◆ The task ◆
Pictures excluded, please retype exactly the lines from the start of the data through the line that contains "(251, 165) = (670, 366): none", both ends kept, and nothing beyond them.

◆ Available data ◆
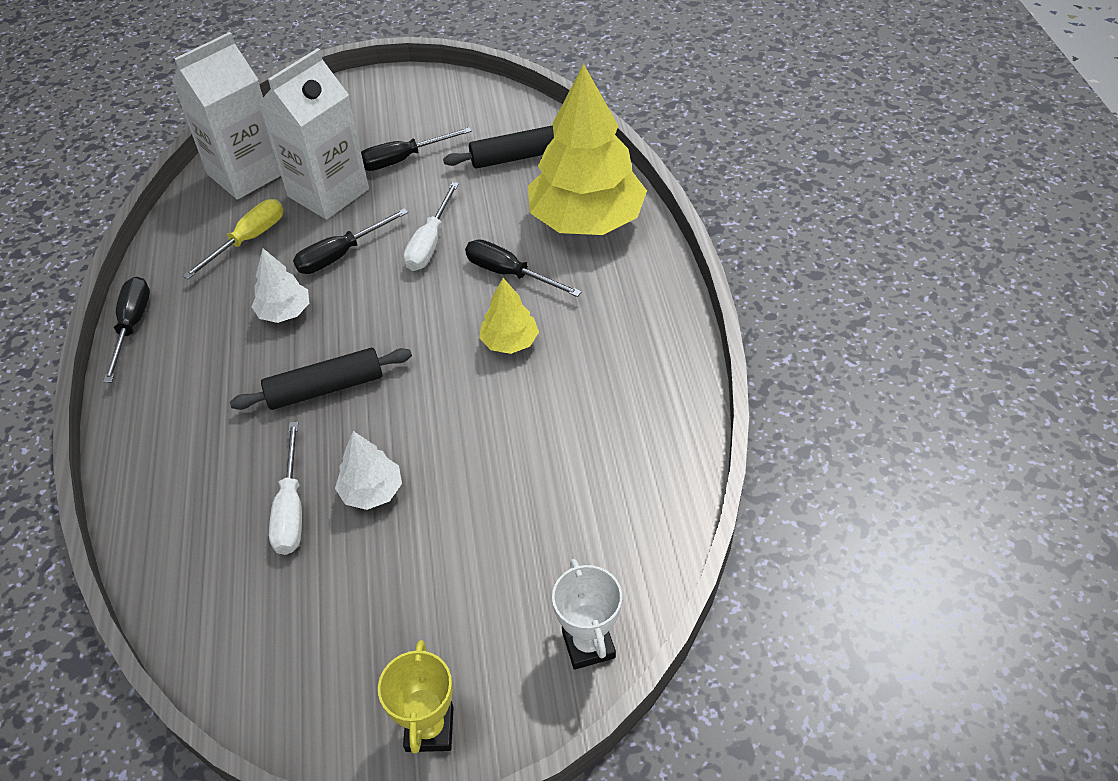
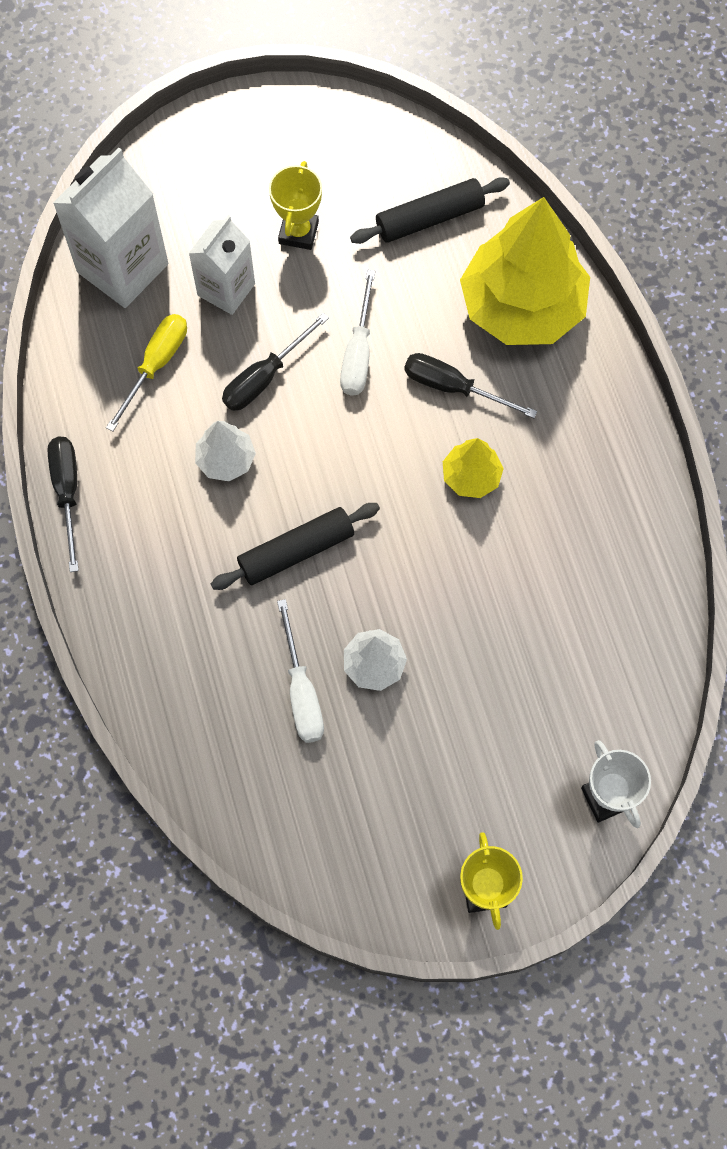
camera: 10 degrees left, 20 degrees up
(328, 193) = (226, 289): white carton -> white carton, size x0.64
(403, 159) = (298, 232): black screwdriver -> yellow trophy

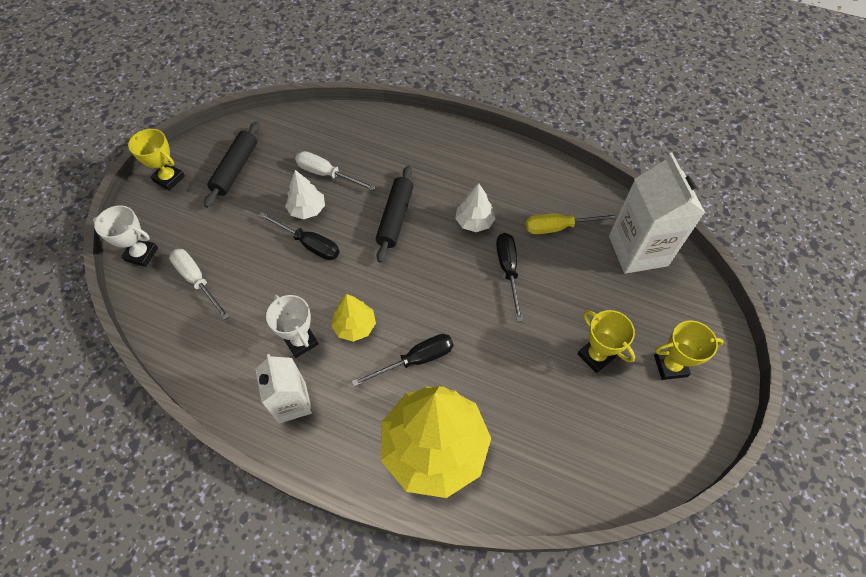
camera: 130 degrees right, 10 degrees down
(67, 492) = (515, 151): black screwdriver -> black screwdriver (309, 244)
(156, 365) = (559, 227): yellow screwdriver -> yellow screwdriver turned 105 degrees clockwise
(226, 289) = (583, 290): white carton -> white carton (292, 402)
(251, 165) = (670, 366): none -> yellow trophy
(358, 353) = (483, 327): white screwdriver -> white screwdriver (197, 281)
(429, 218) = (547, 443): black rolling pin -> black rolling pin (235, 169)
(536, 514) = (301, 341): none -> white trophy

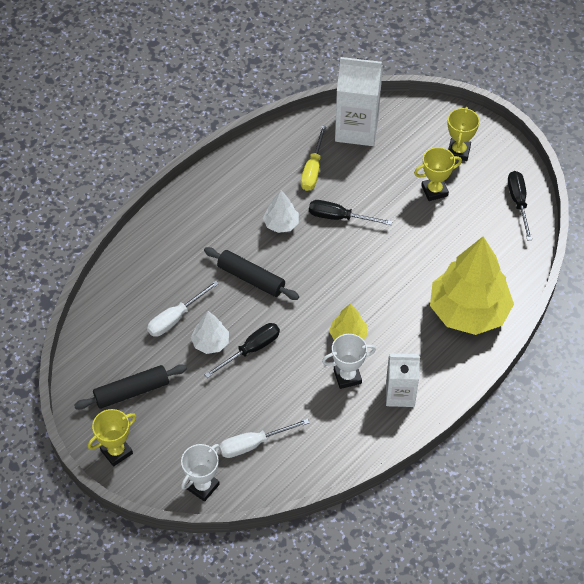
camera: 70 degrees left, 5 degrees down
(235, 169) = (132, 392): black rolling pin -> black rolling pin turned 60 degrees counterclockwise
(416, 360) = (395, 303): black screwdriver -> black screwdriver (518, 203)

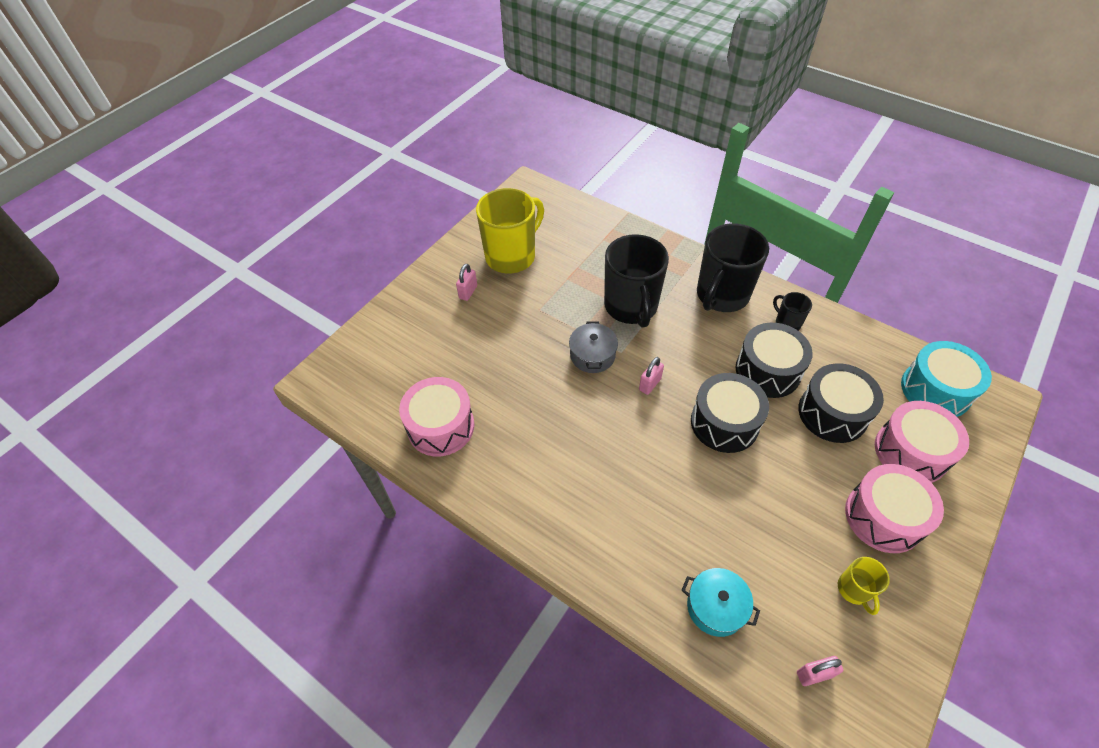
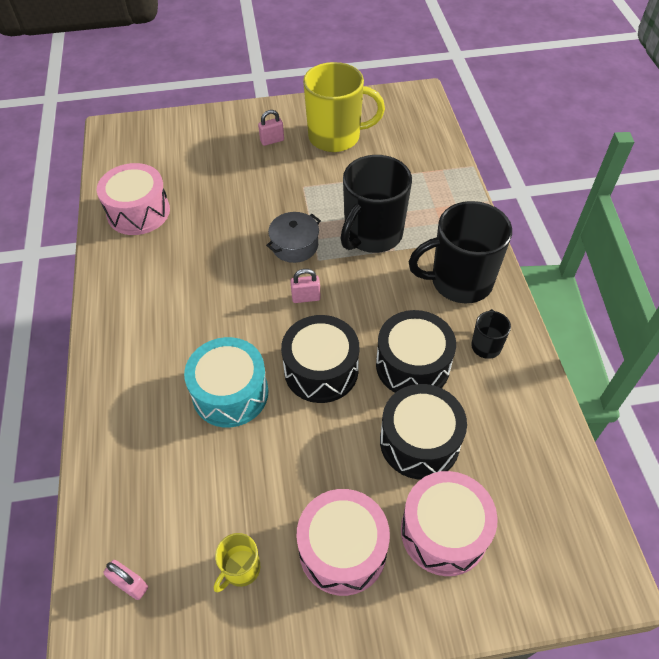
camera: 45 degrees right, 0 degrees up
(715, 607) = (135, 475): turquoise pot -> none
(935, 390) = (548, 511): turquoise drum -> turquoise drum (230, 393)

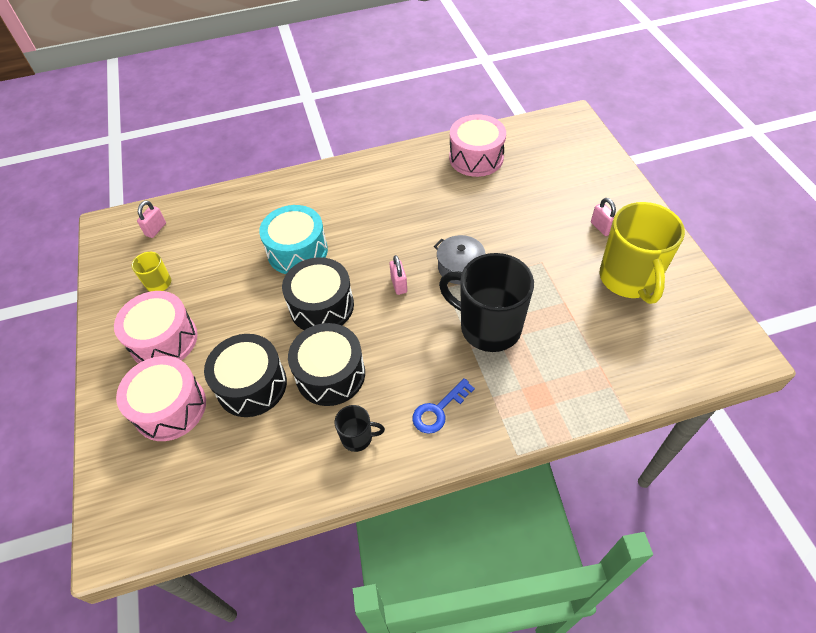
camera: 85 degrees right, 0 degrees up
(459, 281) = (438, 410): black mug -> blue key

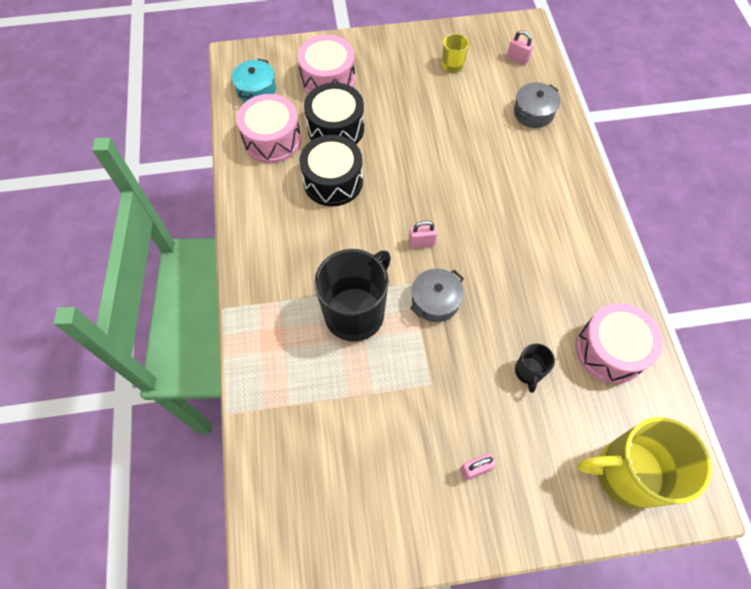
camera: 95 degrees right, 10 degrees up
(164, 340) = (391, 72): pink drum -> pink drum (272, 140)
(181, 495) = (256, 90): none -> turquoise pot
(232, 213) = (533, 113): none -> grey pot
(297, 251) = (476, 163): turquoise drum -> none
(321, 306) = (406, 179): black drum -> none
(358, 437) = (270, 196): black mug -> black mug (528, 372)
(438, 410) = (278, 256): blue key -> none
(629, 279) = (391, 474): yellow mug -> yellow mug (626, 473)

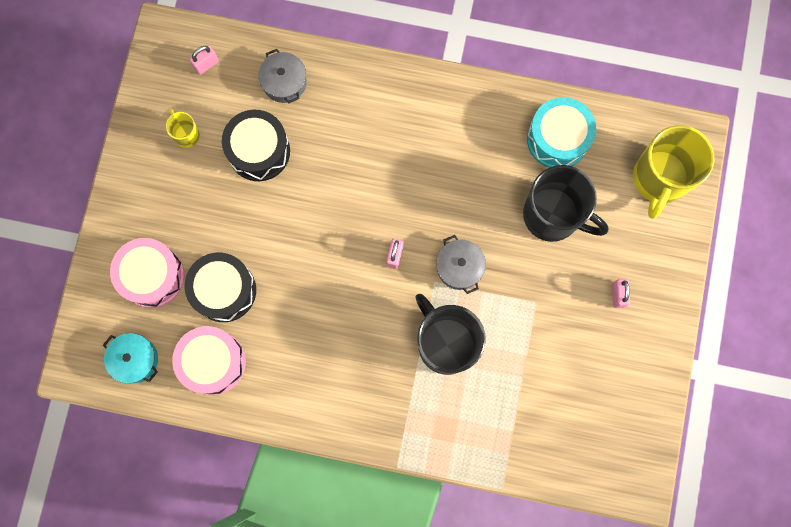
camera: 70 degrees left, 15 degrees up
(333, 181) = (291, 316): black drum -> black drum (259, 151)
(528, 372) = (553, 215): black mug -> black mug, size x2.17
(610, 350) = (557, 139): pink drum -> turquoise drum

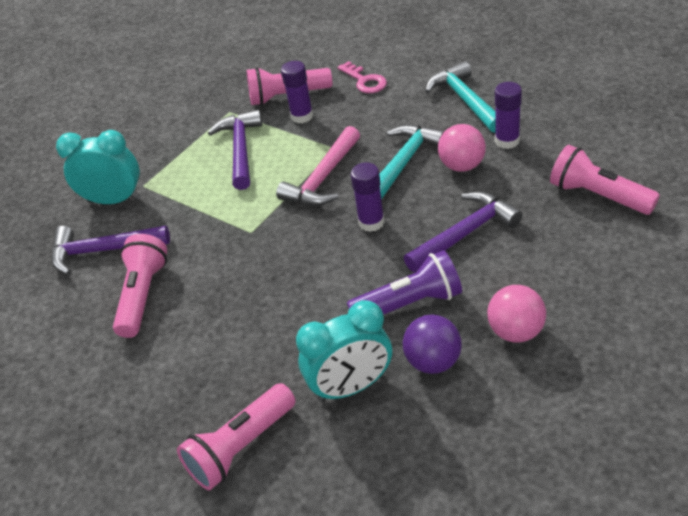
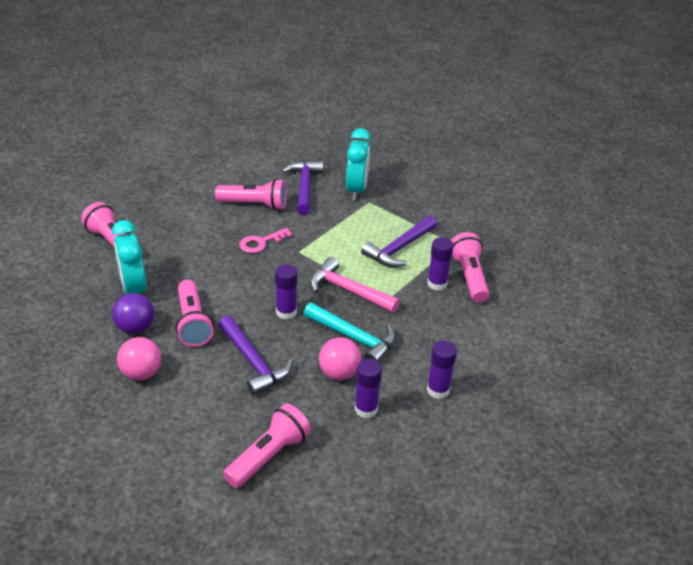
camera: 85 degrees right, 5 degrees down
(240, 149) = (399, 249): purple hammer -> purple hammer turned 135 degrees clockwise
(365, 81) = (484, 326): pink key -> pink key (261, 243)
(409, 303) = (193, 323): purple flashlight -> pink flashlight
(465, 100) = (438, 390): turquoise hammer -> purple glue stick

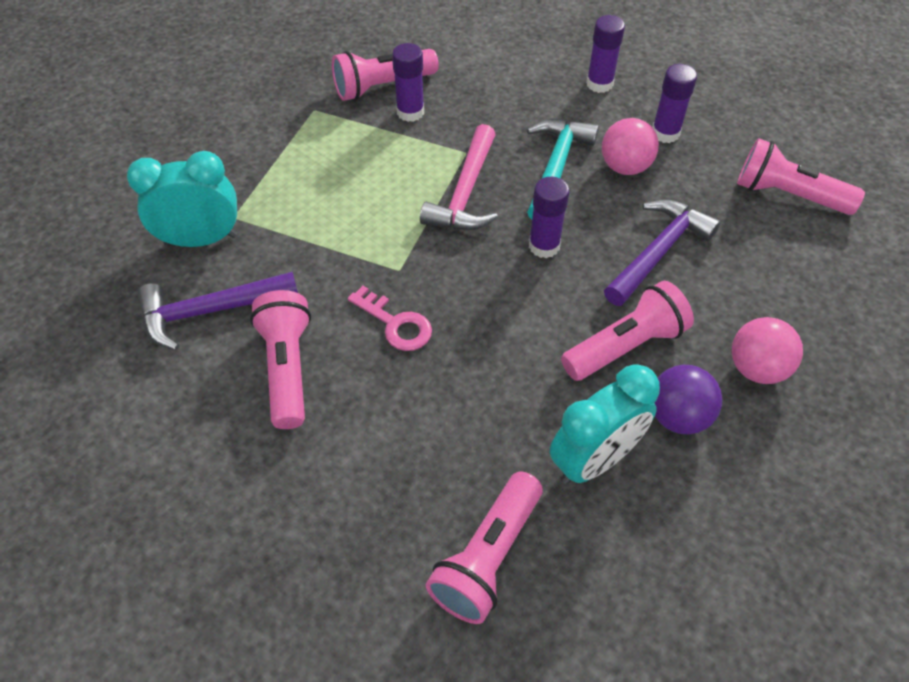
camera: 105 degrees left, 15 degrees up
(399, 249) = (347, 160): purple hammer -> none

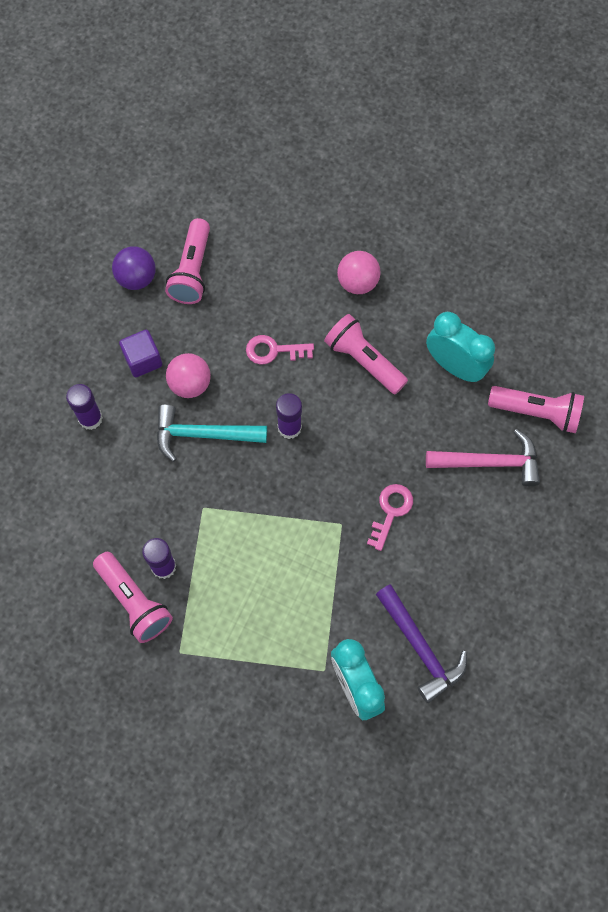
camera: 105 degrees left, 15 degrees up
(287, 368) = (450, 572): pink flashlight -> none
(465, 193) = (250, 496): pink hammer -> pink hammer (490, 462)
(658, 252) = (273, 350): purple hammer -> pink key
(665, 133) = (143, 360): purple glue stick -> purple cube
(678, 416) = (408, 324): purple ball -> purple ball (137, 278)

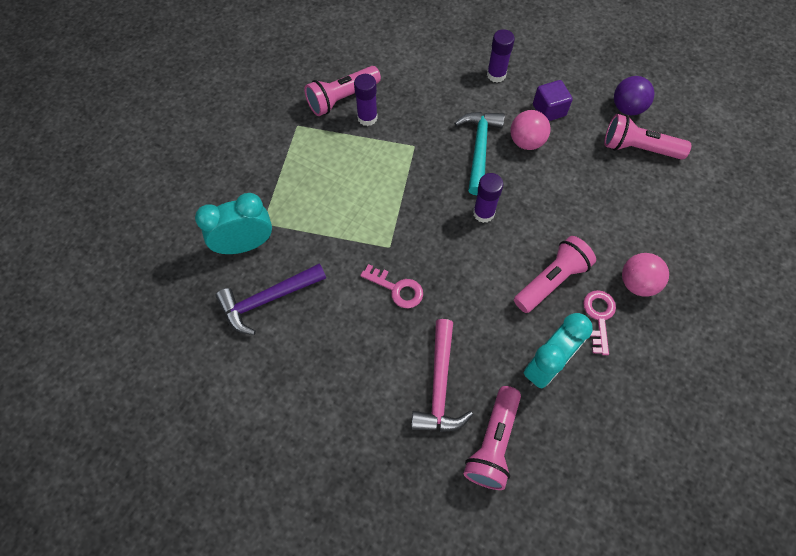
camera: 95 degrees right, 5 degrees down
(273, 350) = (560, 206): pink key -> pink key (599, 316)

◆ Response to the exercise ◆
camera: 10 degrees left, 20 degrees up
(328, 193) = (226, 289): white carton -> white carton, size x0.64
(403, 159) = (298, 232): black screwdriver -> yellow trophy

camera: 130 degrees right, 10 degrees down
(67, 492) = (515, 151): black screwdriver -> black screwdriver (309, 244)
(156, 365) = (559, 227): yellow screwdriver -> yellow screwdriver turned 105 degrees clockwise
(226, 289) = (583, 290): white carton -> white carton (292, 402)
(251, 165) = (670, 366): none -> yellow trophy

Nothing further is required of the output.